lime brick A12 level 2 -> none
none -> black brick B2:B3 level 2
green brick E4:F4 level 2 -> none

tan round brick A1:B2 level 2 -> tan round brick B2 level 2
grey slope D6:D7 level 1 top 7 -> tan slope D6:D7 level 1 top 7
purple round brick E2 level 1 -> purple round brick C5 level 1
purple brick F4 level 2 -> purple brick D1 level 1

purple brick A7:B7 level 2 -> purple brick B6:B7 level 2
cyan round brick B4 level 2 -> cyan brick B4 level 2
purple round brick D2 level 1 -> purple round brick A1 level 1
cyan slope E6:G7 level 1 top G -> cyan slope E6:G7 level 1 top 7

========================================

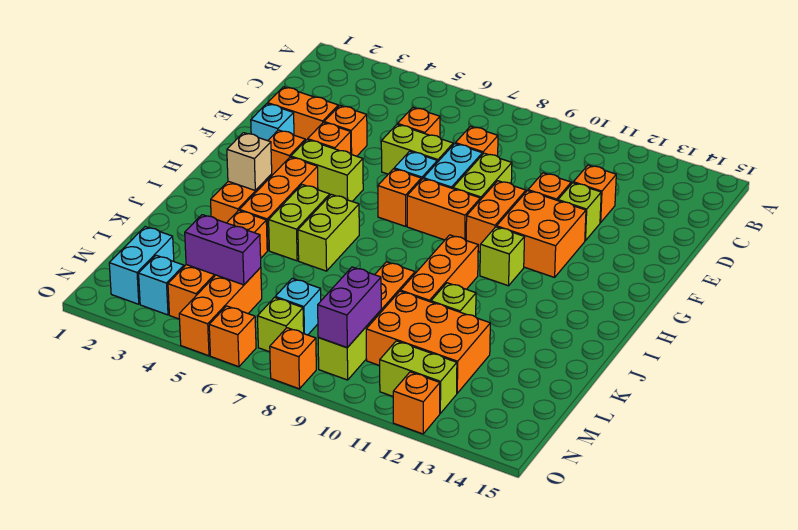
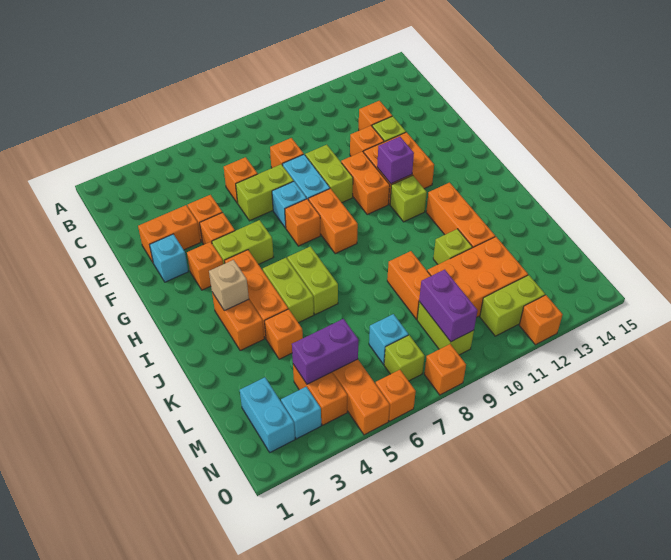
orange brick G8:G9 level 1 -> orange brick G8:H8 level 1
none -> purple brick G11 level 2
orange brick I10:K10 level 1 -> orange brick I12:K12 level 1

========================================

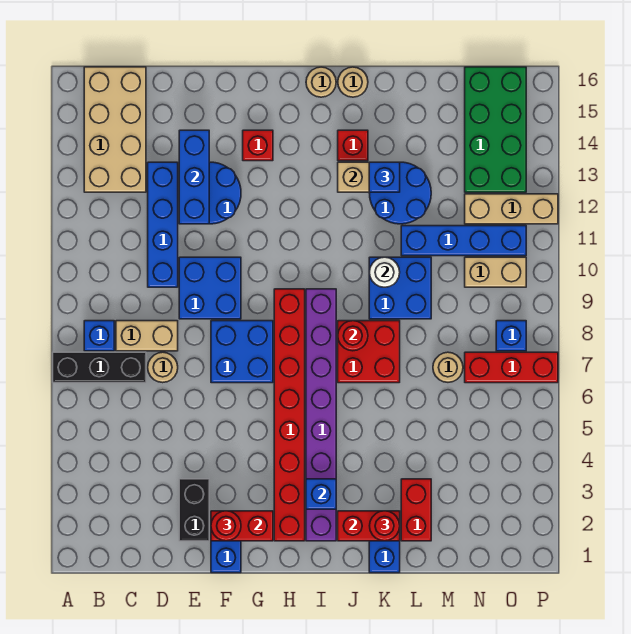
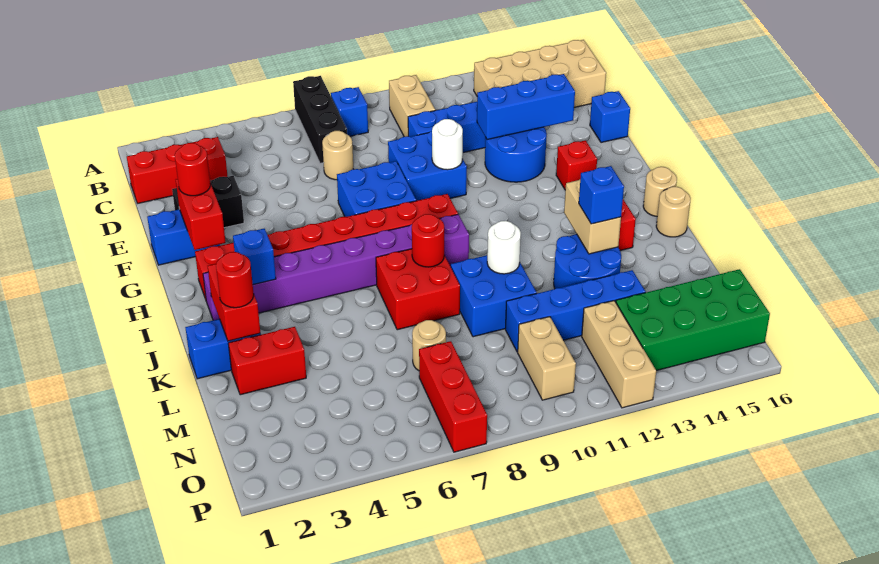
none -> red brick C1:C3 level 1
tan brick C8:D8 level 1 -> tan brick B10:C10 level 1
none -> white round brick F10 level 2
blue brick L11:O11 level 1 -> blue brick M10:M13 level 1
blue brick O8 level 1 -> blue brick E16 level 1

========================================

Instructions to follow: Go through the records above and copy every line holding the word "blue".

Output for this task:
blue brick L11:O11 level 1 -> blue brick M10:M13 level 1
blue brick O8 level 1 -> blue brick E16 level 1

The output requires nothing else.